* TASK REQUIREMENTS:
Convert every line of the records below into a Markdown table with two columns: Row, which numbers the lines in order, and Line, which holds each line. Omit blank lines.

• • • • • • •

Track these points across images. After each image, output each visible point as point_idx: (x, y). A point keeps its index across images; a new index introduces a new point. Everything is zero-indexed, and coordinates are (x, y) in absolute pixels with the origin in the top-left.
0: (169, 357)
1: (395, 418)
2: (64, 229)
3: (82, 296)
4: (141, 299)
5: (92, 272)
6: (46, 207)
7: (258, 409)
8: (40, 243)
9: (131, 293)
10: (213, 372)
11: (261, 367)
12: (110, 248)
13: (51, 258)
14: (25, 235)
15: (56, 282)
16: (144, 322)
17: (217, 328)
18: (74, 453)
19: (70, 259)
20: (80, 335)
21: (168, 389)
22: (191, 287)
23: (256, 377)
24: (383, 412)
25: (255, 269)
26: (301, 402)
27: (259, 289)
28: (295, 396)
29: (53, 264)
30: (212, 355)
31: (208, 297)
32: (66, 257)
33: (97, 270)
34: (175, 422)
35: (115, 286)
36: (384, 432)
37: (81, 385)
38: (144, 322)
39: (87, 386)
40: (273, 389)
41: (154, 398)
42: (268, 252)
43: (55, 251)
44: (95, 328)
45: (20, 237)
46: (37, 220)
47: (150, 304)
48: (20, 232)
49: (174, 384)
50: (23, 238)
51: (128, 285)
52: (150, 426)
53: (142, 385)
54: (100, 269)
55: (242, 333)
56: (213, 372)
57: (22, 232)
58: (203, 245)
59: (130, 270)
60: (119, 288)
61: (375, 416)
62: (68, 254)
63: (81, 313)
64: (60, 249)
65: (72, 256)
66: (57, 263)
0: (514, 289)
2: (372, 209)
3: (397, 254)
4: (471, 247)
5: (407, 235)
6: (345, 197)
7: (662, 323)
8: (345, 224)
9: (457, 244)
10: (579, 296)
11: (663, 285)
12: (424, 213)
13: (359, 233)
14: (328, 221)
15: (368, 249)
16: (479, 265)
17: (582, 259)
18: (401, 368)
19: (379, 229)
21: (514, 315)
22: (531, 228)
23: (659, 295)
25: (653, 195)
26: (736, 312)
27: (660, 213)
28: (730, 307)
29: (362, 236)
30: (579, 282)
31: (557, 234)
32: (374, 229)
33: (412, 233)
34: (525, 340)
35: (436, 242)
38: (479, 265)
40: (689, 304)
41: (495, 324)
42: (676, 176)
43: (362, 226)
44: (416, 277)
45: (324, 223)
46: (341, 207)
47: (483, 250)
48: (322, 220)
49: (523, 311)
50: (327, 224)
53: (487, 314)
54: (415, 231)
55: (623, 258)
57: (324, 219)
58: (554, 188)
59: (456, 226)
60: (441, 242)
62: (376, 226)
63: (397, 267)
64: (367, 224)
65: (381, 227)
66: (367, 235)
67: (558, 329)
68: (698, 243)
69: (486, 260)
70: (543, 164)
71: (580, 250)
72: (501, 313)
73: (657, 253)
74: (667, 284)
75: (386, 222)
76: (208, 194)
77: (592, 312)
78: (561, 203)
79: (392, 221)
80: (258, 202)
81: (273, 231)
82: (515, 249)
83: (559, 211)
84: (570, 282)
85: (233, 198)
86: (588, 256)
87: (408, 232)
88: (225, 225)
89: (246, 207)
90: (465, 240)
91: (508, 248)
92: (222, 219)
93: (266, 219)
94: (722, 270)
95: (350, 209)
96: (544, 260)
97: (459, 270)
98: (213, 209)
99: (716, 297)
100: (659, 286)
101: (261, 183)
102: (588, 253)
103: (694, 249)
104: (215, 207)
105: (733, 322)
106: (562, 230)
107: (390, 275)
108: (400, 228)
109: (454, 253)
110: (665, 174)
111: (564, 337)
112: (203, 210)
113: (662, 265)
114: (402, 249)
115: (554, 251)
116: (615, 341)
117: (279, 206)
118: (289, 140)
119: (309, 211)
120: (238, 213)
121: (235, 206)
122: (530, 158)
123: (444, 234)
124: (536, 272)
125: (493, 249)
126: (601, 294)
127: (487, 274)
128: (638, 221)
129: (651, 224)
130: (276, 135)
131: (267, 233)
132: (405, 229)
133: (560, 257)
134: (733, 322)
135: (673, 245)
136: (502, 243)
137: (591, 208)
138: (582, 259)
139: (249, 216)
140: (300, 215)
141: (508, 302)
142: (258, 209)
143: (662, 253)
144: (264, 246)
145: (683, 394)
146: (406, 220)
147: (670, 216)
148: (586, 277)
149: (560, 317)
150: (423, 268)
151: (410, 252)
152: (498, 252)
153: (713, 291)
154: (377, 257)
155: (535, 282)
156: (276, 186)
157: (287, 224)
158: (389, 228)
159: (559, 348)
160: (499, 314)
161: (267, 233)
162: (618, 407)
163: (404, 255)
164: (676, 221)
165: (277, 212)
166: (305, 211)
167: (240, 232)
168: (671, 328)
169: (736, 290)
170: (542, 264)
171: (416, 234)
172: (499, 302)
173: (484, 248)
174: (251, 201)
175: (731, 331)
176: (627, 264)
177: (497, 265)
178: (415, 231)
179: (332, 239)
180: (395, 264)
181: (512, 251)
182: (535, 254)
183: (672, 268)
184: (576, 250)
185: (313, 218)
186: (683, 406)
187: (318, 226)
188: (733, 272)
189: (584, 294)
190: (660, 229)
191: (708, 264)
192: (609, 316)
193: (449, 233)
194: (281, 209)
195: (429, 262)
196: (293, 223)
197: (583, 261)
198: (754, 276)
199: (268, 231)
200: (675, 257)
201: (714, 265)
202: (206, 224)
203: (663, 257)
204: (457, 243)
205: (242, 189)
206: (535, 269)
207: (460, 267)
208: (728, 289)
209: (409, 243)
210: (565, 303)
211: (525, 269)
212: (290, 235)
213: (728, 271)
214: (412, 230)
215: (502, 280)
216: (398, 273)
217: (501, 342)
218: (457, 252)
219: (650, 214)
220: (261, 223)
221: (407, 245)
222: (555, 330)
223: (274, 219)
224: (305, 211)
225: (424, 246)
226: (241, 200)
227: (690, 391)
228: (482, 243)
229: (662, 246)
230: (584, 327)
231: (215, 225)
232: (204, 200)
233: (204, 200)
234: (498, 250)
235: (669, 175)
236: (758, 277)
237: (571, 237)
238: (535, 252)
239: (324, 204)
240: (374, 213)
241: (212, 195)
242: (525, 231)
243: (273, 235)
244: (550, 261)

• • • • • • •

* SOLUTION FOR THIS EXERCISE:
| Row | Line |
|---|---|
| 1 | Track these points across images. After each image, output each visible point as point_idx: (x, y). A point keeps its index across images; a new index introduces a new point. Everything is zero-indexed, and coordinates are (x, y) in absolute pixels with the origin in the top-left. |
| 2 | 0: (169, 357) |
| 3 | 1: (395, 418) |
| 4 | 2: (64, 229) |
| 5 | 3: (82, 296) |
| 6 | 4: (141, 299) |
| 7 | 5: (92, 272) |
| 8 | 6: (46, 207) |
| 9 | 7: (258, 409) |
| 10 | 8: (40, 243) |
| 11 | 9: (131, 293) |
| 12 | 10: (213, 372) |
| 13 | 11: (261, 367) |
| 14 | 12: (110, 248) |
| 15 | 13: (51, 258) |
| 16 | 14: (25, 235) |
| 17 | 15: (56, 282) |
| 18 | 16: (144, 322) |
| 19 | 17: (217, 328) |
| 20 | 18: (74, 453) |
| 21 | 19: (70, 259) |
| 22 | 20: (80, 335) |
| 23 | 21: (168, 389) |
| 24 | 22: (191, 287) |
| 25 | 23: (256, 377) |
| 26 | 24: (383, 412) |
| 27 | 25: (255, 269) |
| 28 | 26: (301, 402) |
| 29 | 27: (259, 289) |
| 30 | 28: (295, 396) |
| 31 | 29: (53, 264) |
| 32 | 30: (212, 355) |
| 33 | 31: (208, 297) |
| 34 | 32: (66, 257) |
| 35 | 33: (97, 270) |
| 36 | 34: (175, 422) |
| 37 | 35: (115, 286) |
| 38 | 36: (384, 432) |
| 39 | 37: (81, 385) |
| 40 | 38: (144, 322) |
| 41 | 39: (87, 386) |
| 42 | 40: (273, 389) |
| 43 | 41: (154, 398) |
| 44 | 42: (268, 252) |
| 45 | 43: (55, 251) |
| 46 | 44: (95, 328) |
| 47 | 45: (20, 237) |
| 48 | 46: (37, 220) |
| 49 | 47: (150, 304) |
| 50 | 48: (20, 232) |
| 51 | 49: (174, 384) |
| 52 | 50: (23, 238) |
| 53 | 51: (128, 285) |
| 54 | 52: (150, 426) |
| 55 | 53: (142, 385) |
| 56 | 54: (100, 269) |
| 57 | 55: (242, 333) |
| 58 | 56: (213, 372) |
| 59 | 57: (22, 232) |
| 60 | 58: (203, 245) |
| 61 | 59: (130, 270) |
| 62 | 60: (119, 288) |
| 63 | 61: (375, 416) |
| 64 | 62: (68, 254) |
| 65 | 63: (81, 313) |
| 66 | 64: (60, 249) |
| 67 | 65: (72, 256) |
| 68 | 66: (57, 263) |
| 69 | 0: (514, 289) |
| 70 | 2: (372, 209) |
| 71 | 3: (397, 254) |
| 72 | 4: (471, 247) |
| 73 | 5: (407, 235) |
| 74 | 6: (345, 197) |
| 75 | 7: (662, 323) |
| 76 | 8: (345, 224) |
| 77 | 9: (457, 244) |
| 78 | 10: (579, 296) |
| 79 | 11: (663, 285) |
| 80 | 12: (424, 213) |
| 81 | 13: (359, 233) |
| 82 | 14: (328, 221) |
| 83 | 15: (368, 249) |
| 84 | 16: (479, 265) |
| 85 | 17: (582, 259) |
| 86 | 18: (401, 368) |
| 87 | 19: (379, 229) |
| 88 | 21: (514, 315) |
| 89 | 22: (531, 228) |
| 90 | 23: (659, 295) |
| 91 | 25: (653, 195) |
| 92 | 26: (736, 312) |
| 93 | 27: (660, 213) |
| 94 | 28: (730, 307) |
| 95 | 29: (362, 236) |
| 96 | 30: (579, 282) |
| 97 | 31: (557, 234) |
| 98 | 32: (374, 229) |
| 99 | 33: (412, 233) |
| 100 | 34: (525, 340) |
| 101 | 35: (436, 242) |
| 102 | 38: (479, 265) |
| 103 | 40: (689, 304) |
| 104 | 41: (495, 324) |
| 105 | 42: (676, 176) |
| 106 | 43: (362, 226) |
| 107 | 44: (416, 277) |
| 108 | 45: (324, 223) |
| 109 | 46: (341, 207) |
| 110 | 47: (483, 250) |
| 111 | 48: (322, 220) |
| 112 | 49: (523, 311) |
| 113 | 50: (327, 224) |
| 114 | 53: (487, 314) |
| 115 | 54: (415, 231) |
| 116 | 55: (623, 258) |
| 117 | 57: (324, 219) |
| 118 | 58: (554, 188) |
| 119 | 59: (456, 226) |
| 120 | 60: (441, 242) |
| 121 | 62: (376, 226) |
| 122 | 63: (397, 267) |
| 123 | 64: (367, 224) |
| 124 | 65: (381, 227) |
| 125 | 66: (367, 235) |
| 126 | 67: (558, 329) |
| 127 | 68: (698, 243) |
| 128 | 69: (486, 260) |
| 129 | 70: (543, 164) |
| 130 | 71: (580, 250) |
| 131 | 72: (501, 313) |
| 132 | 73: (657, 253) |
| 133 | 74: (667, 284) |
| 134 | 75: (386, 222) |
| 135 | 76: (208, 194) |
| 136 | 77: (592, 312) |
| 137 | 78: (561, 203) |
| 138 | 79: (392, 221) |
| 139 | 80: (258, 202) |
| 140 | 81: (273, 231) |
| 141 | 82: (515, 249) |
| 142 | 83: (559, 211) |
| 143 | 84: (570, 282) |
| 144 | 85: (233, 198) |
| 145 | 86: (588, 256) |
| 146 | 87: (408, 232) |
| 147 | 88: (225, 225) |
| 148 | 89: (246, 207) |
| 149 | 90: (465, 240) |
| 150 | 91: (508, 248) |
| 151 | 92: (222, 219) |
| 152 | 93: (266, 219) |
| 153 | 94: (722, 270) |
| 154 | 95: (350, 209) |
| 155 | 96: (544, 260) |
| 156 | 97: (459, 270) |
| 157 | 98: (213, 209) |
| 158 | 99: (716, 297) |
| 159 | 100: (659, 286) |
| 160 | 101: (261, 183) |
| 161 | 102: (588, 253) |
| 162 | 103: (694, 249) |
| 163 | 104: (215, 207) |
| 164 | 105: (733, 322) |
| 165 | 106: (562, 230) |
| 166 | 107: (390, 275) |
| 167 | 108: (400, 228) |
| 168 | 109: (454, 253) |
| 169 | 110: (665, 174) |
| 170 | 111: (564, 337) |
| 171 | 112: (203, 210) |
| 172 | 113: (662, 265) |
| 173 | 114: (402, 249) |
| 174 | 115: (554, 251) |
| 175 | 116: (615, 341) |
| 176 | 117: (279, 206) |
| 177 | 118: (289, 140) |
| 178 | 119: (309, 211) |
| 179 | 120: (238, 213) |
| 180 | 121: (235, 206) |
| 181 | 122: (530, 158) |
| 182 | 123: (444, 234) |
| 183 | 124: (536, 272) |
| 184 | 125: (493, 249) |
| 185 | 126: (601, 294) |
| 186 | 127: (487, 274) |
| 187 | 128: (638, 221) |
| 188 | 129: (651, 224) |
| 189 | 130: (276, 135) |
| 190 | 131: (267, 233) |
| 191 | 132: (405, 229) |
| 192 | 133: (560, 257) |
| 193 | 134: (733, 322) |
| 194 | 135: (673, 245) |
| 195 | 136: (502, 243) |
| 196 | 137: (591, 208) |
| 197 | 138: (582, 259) |
| 198 | 139: (249, 216) |
| 199 | 140: (300, 215) |
| 200 | 141: (508, 302) |
| 201 | 142: (258, 209) |
| 202 | 143: (662, 253) |
| 203 | 144: (264, 246) |
| 204 | 145: (683, 394) |
| 205 | 146: (406, 220) |
| 206 | 147: (670, 216) |
| 207 | 148: (586, 277) |
| 208 | 149: (560, 317) |
| 209 | 150: (423, 268) |
| 210 | 151: (410, 252) |
| 211 | 152: (498, 252) |
| 212 | 153: (713, 291) |
| 213 | 154: (377, 257) |
| 214 | 155: (535, 282) |
| 215 | 156: (276, 186) |
| 216 | 157: (287, 224) |
| 217 | 158: (389, 228) |
| 218 | 159: (559, 348) |
| 219 | 160: (499, 314) |
| 220 | 161: (267, 233) |
| 221 | 162: (618, 407) |
| 222 | 163: (404, 255) |
| 223 | 164: (676, 221) |
| 224 | 165: (277, 212) |
| 225 | 166: (305, 211) |
| 226 | 167: (240, 232) |
| 227 | 168: (671, 328) |
| 228 | 169: (736, 290) |
| 229 | 170: (542, 264) |
| 230 | 171: (416, 234) |
| 231 | 172: (499, 302) |
| 232 | 173: (484, 248) |
| 233 | 174: (251, 201) |
| 234 | 175: (731, 331) |
| 235 | 176: (627, 264) |
| 236 | 177: (497, 265) |
| 237 | 178: (415, 231) |
| 238 | 179: (332, 239) |
| 239 | 180: (395, 264) |
| 240 | 181: (512, 251) |
| 241 | 182: (535, 254) |
| 242 | 183: (672, 268) |
| 243 | 184: (576, 250) |
| 244 | 185: (313, 218) |
| 245 | 186: (683, 406) |
| 246 | 187: (318, 226) |
| 247 | 188: (733, 272) |
| 248 | 189: (584, 294) |
| 249 | 190: (660, 229) |
| 250 | 191: (708, 264) |
| 251 | 192: (609, 316) |
| 252 | 193: (449, 233) |
| 253 | 194: (281, 209) |
| 254 | 195: (429, 262) |
| 255 | 196: (293, 223) |
| 256 | 197: (583, 261) |
| 257 | 198: (754, 276) |
| 258 | 199: (268, 231) |
| 259 | 200: (675, 257) |
| 260 | 201: (714, 265) |
| 261 | 202: (206, 224) |
| 262 | 203: (663, 257) |
| 263 | 204: (457, 243) |
| 264 | 205: (242, 189) |
| 265 | 206: (535, 269) |
| 266 | 207: (460, 267) |
| 267 | 208: (728, 289) |
| 268 | 209: (409, 243) |
| 269 | 210: (565, 303) |
| 270 | 211: (525, 269) |
| 271 | 212: (290, 235) |
| 272 | 213: (728, 271) |
| 273 | 214: (412, 230) |
| 274 | 215: (502, 280) |
| 275 | 216: (398, 273) |
| 276 | 217: (501, 342) |
| 277 | 218: (457, 252) |
| 278 | 219: (650, 214) |
| 279 | 220: (261, 223) |
| 280 | 221: (407, 245) |
| 281 | 222: (555, 330) |
| 282 | 223: (274, 219) |
| 283 | 224: (305, 211) |
| 284 | 225: (424, 246) |
| 285 | 226: (241, 200) |
| 286 | 227: (690, 391) |
| 287 | 228: (482, 243) |
| 288 | 229: (662, 246) |
| 289 | 230: (584, 327) |
| 290 | 231: (215, 225) |
| 291 | 232: (204, 200) |
| 292 | 233: (204, 200) |
| 293 | 234: (498, 250) |
| 294 | 235: (669, 175) |
| 295 | 236: (758, 277) |
| 296 | 237: (571, 237) |
| 297 | 238: (535, 252) |
| 298 | 239: (324, 204) |
| 299 | 240: (374, 213) |
| 300 | 241: (212, 195) |
| 301 | 242: (525, 231) |
| 302 | 243: (273, 235) |
| 303 | 244: (550, 261) |